Start of Block

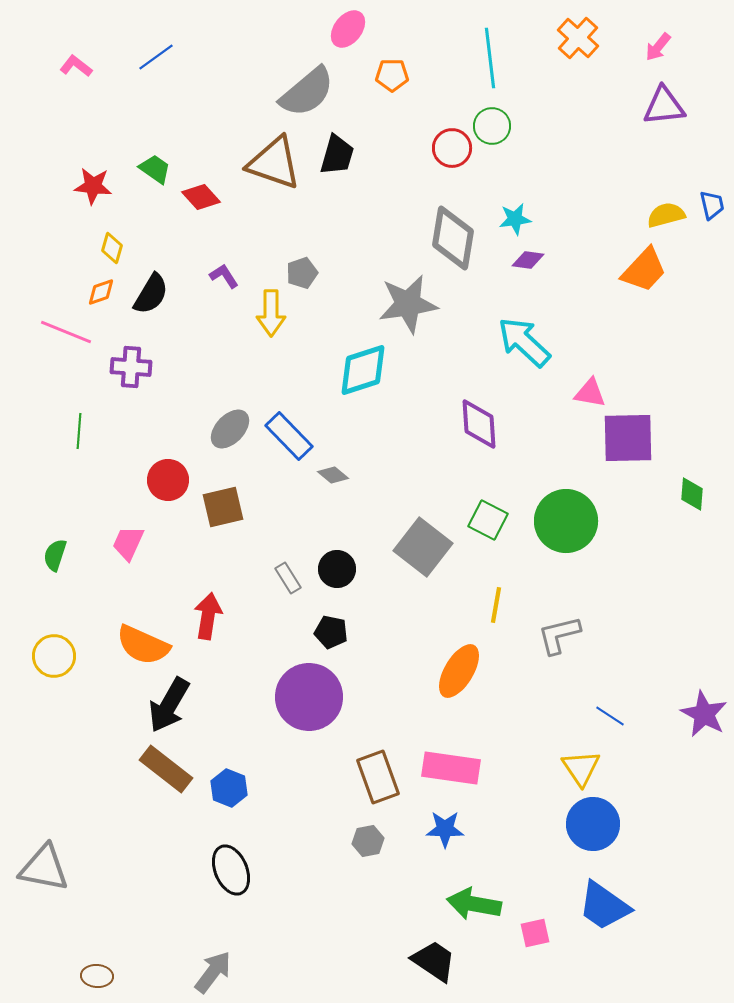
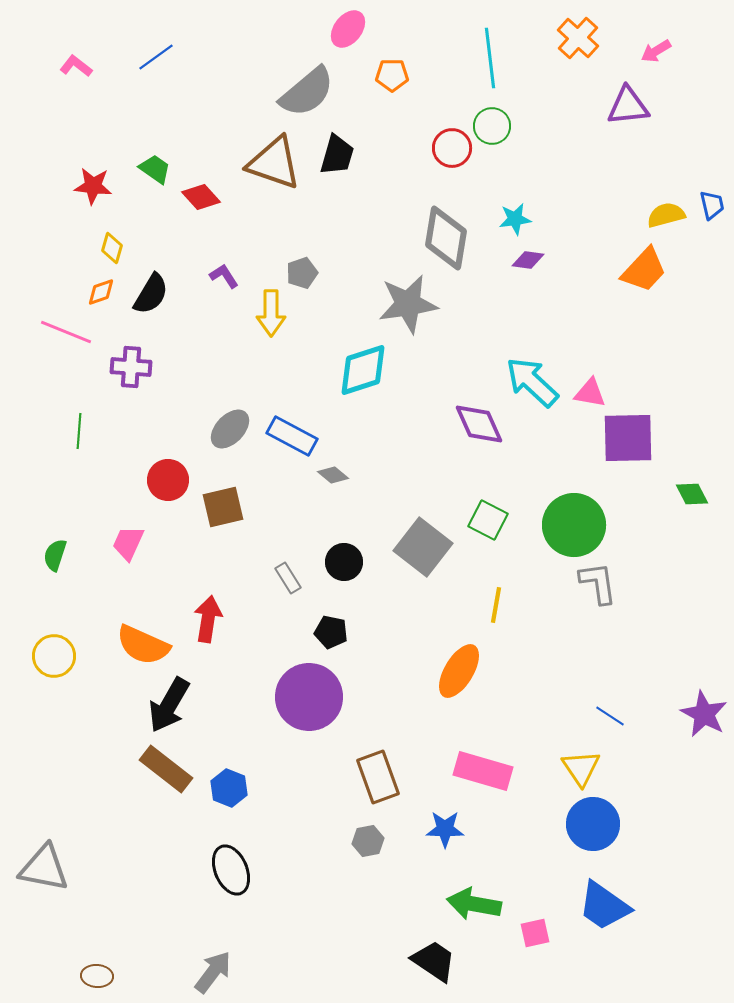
pink arrow at (658, 47): moved 2 px left, 4 px down; rotated 20 degrees clockwise
purple triangle at (664, 106): moved 36 px left
gray diamond at (453, 238): moved 7 px left
cyan arrow at (524, 342): moved 8 px right, 40 px down
purple diamond at (479, 424): rotated 20 degrees counterclockwise
blue rectangle at (289, 436): moved 3 px right; rotated 18 degrees counterclockwise
green diamond at (692, 494): rotated 32 degrees counterclockwise
green circle at (566, 521): moved 8 px right, 4 px down
black circle at (337, 569): moved 7 px right, 7 px up
red arrow at (208, 616): moved 3 px down
gray L-shape at (559, 635): moved 39 px right, 52 px up; rotated 96 degrees clockwise
pink rectangle at (451, 768): moved 32 px right, 3 px down; rotated 8 degrees clockwise
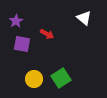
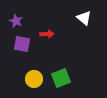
purple star: rotated 16 degrees counterclockwise
red arrow: rotated 32 degrees counterclockwise
green square: rotated 12 degrees clockwise
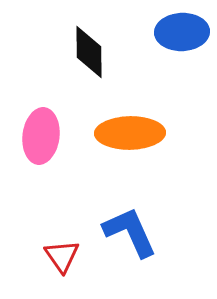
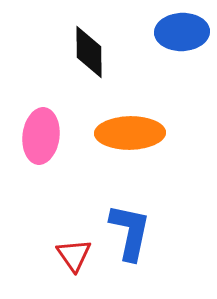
blue L-shape: rotated 36 degrees clockwise
red triangle: moved 12 px right, 1 px up
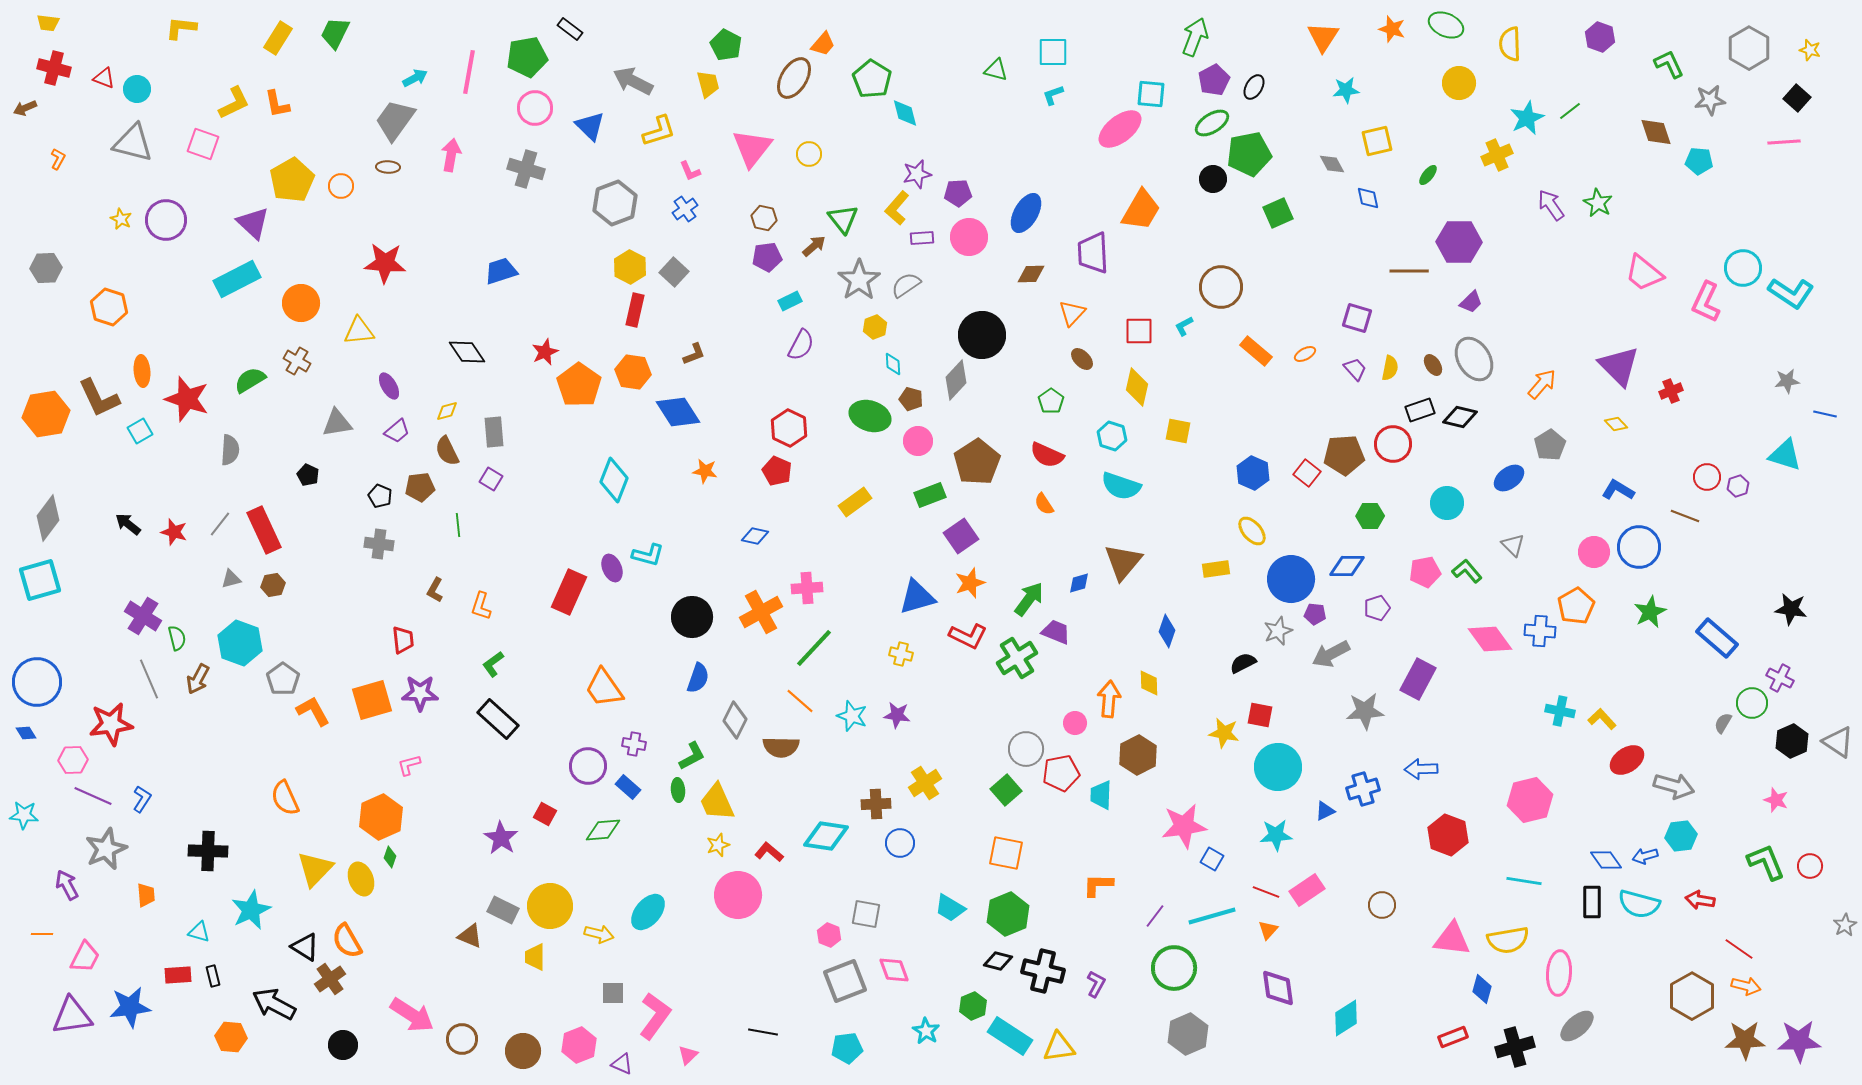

End of Block

Give only the lines from the one holding "gray diamond at (453, 238): moved 7 px left" through the one holding "blue rectangle at", each restated exactly as it appears above.

gray diamond at (453, 238): moved 7 px left
cyan arrow at (524, 342): moved 8 px right, 40 px down
purple diamond at (479, 424): rotated 20 degrees counterclockwise
blue rectangle at (289, 436): moved 3 px right; rotated 18 degrees counterclockwise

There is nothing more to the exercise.